# [Task requirements]
All lines with the word "degrees" must be pulled from the entries below.

# [Given records]
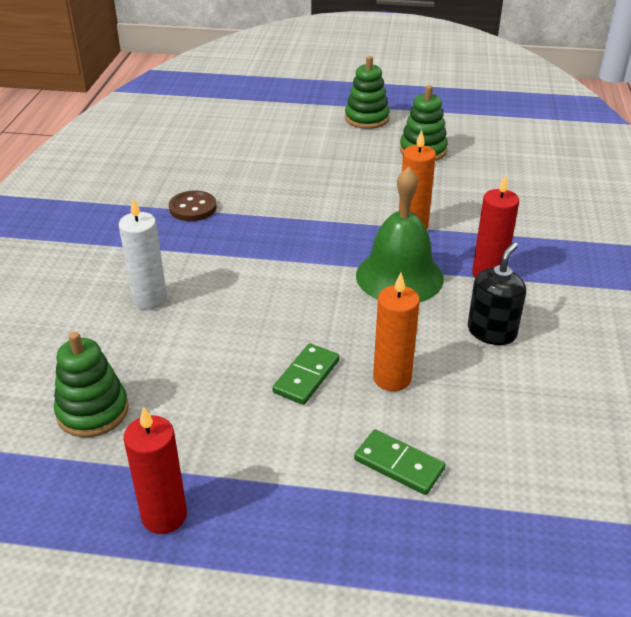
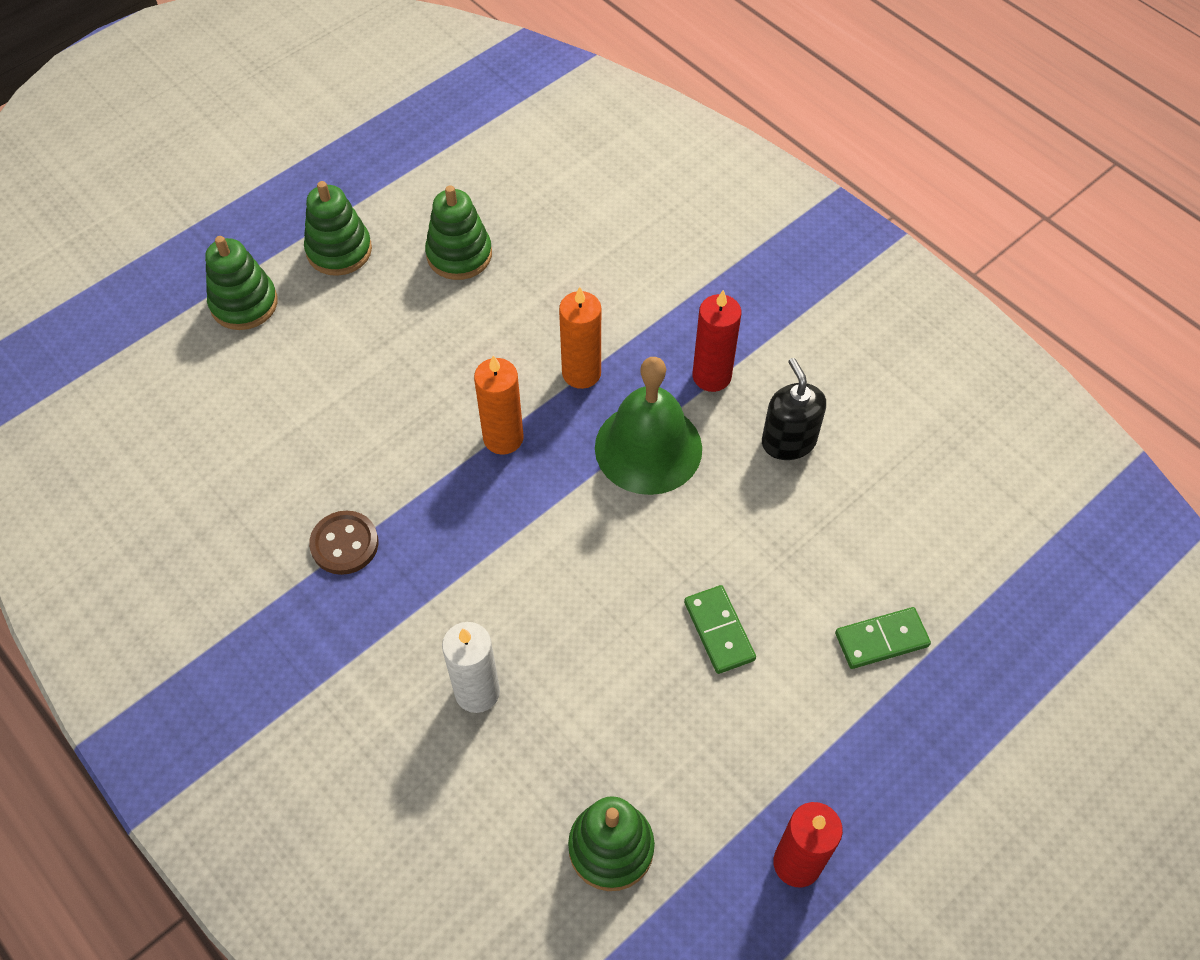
camera: 50 degrees left, 20 degrees up
(295, 112) = (244, 303): none -> green stacking toy
(392, 378) = (779, 565): orange candle -> orange candle (503, 438)

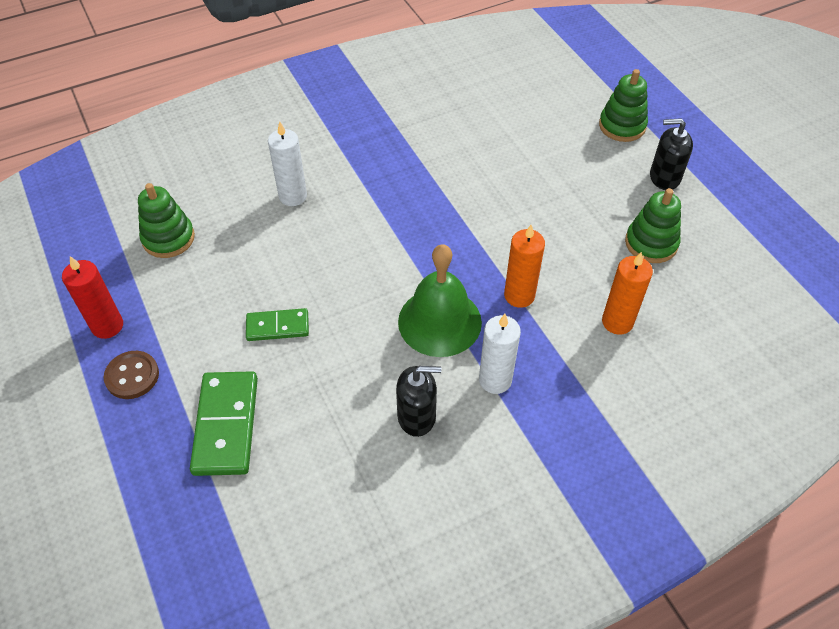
camera: 105 degrees right, 5 degrees down
(339, 250) = (664, 177): green stacking toy -> black soap dispenser
(344, 544) = (417, 152): brown button -> brown button (132, 376)
(503, 438) = (473, 240): orange candle -> orange candle (617, 322)
(711, 376) = (495, 380): red candle -> white candle
(881, 639) = (226, 425): green domino -> green domino, size x1.66

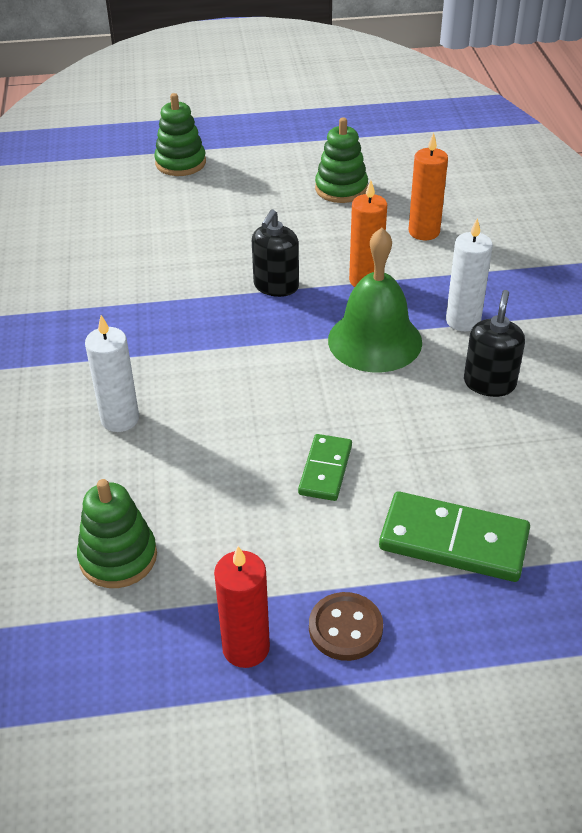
camera: 70 degrees left, 10 degrees down
(664, 177) = (264, 159): black soap dispenser -> black soap dispenser (276, 286)

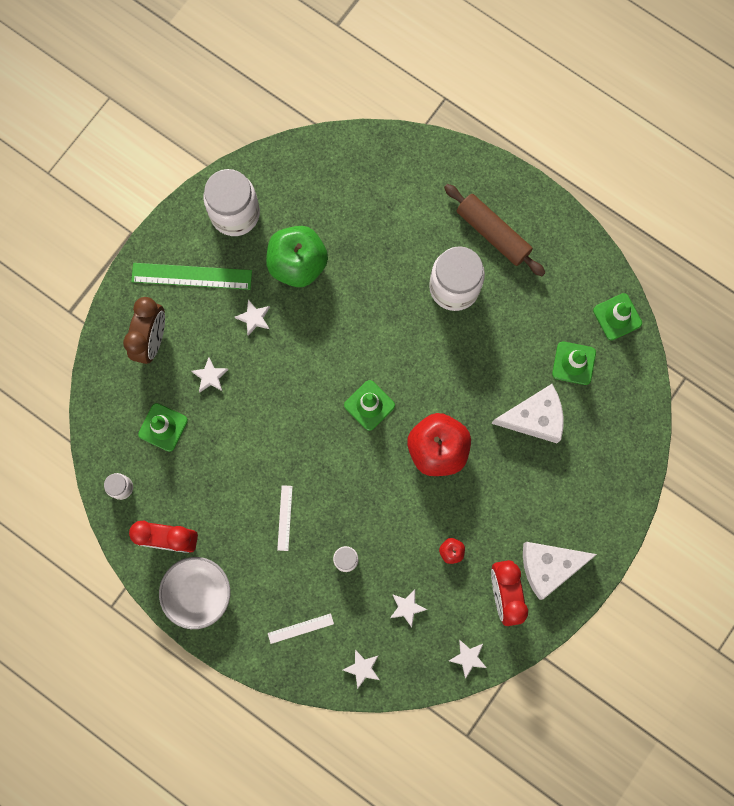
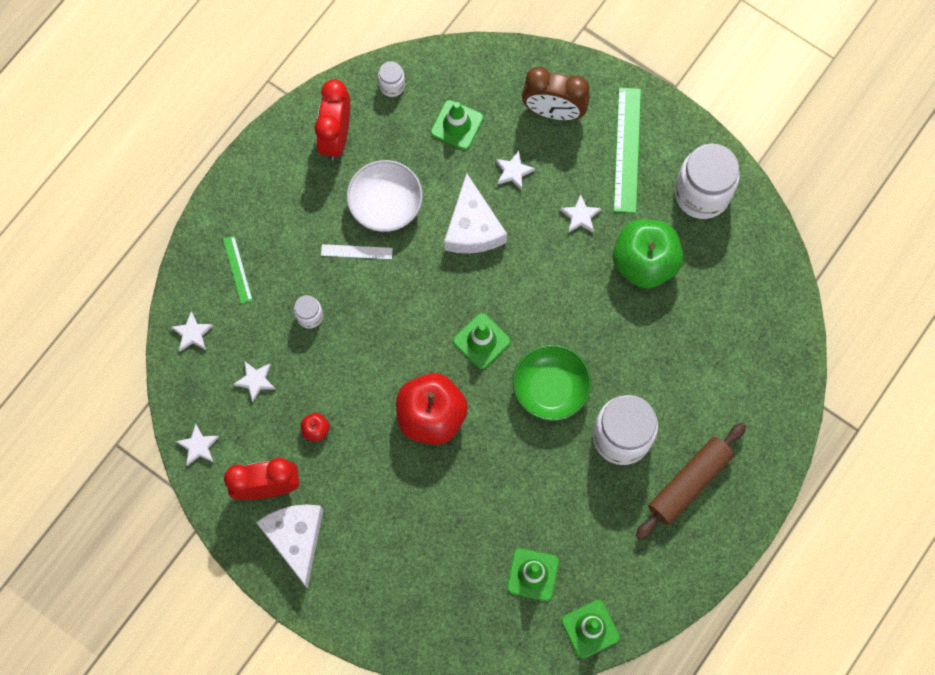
camera: 90 degrees right, 5 degrees down
(198, 593) = (279, 165): white bowl -> white bowl (386, 204)
(300, 628) = (237, 269): white ruler -> green ruler
(412, 346) = (550, 388): none -> green bowl
(534, 417) = (467, 526): white cheese -> white cheese (472, 227)

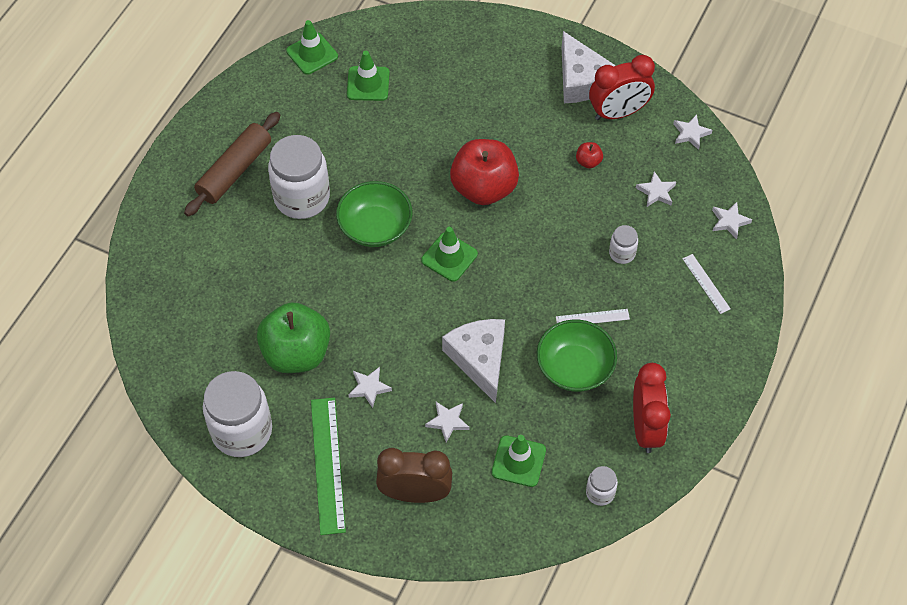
camera: 170 degrees right, 15 degrees down
(237, 269) = (706, 283): green ruler -> white ruler
(386, 204) = (574, 367): white bowl -> green bowl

# [Your response]
camera: 50 degrees left, 20 degrees up
camera: 105 degrees right, 5 degrees down
camera: 70 degrees left, 10 degrees down
camera: 90 degrees right, 5 degrees down
camera: 170 degrees right, 15 degrees down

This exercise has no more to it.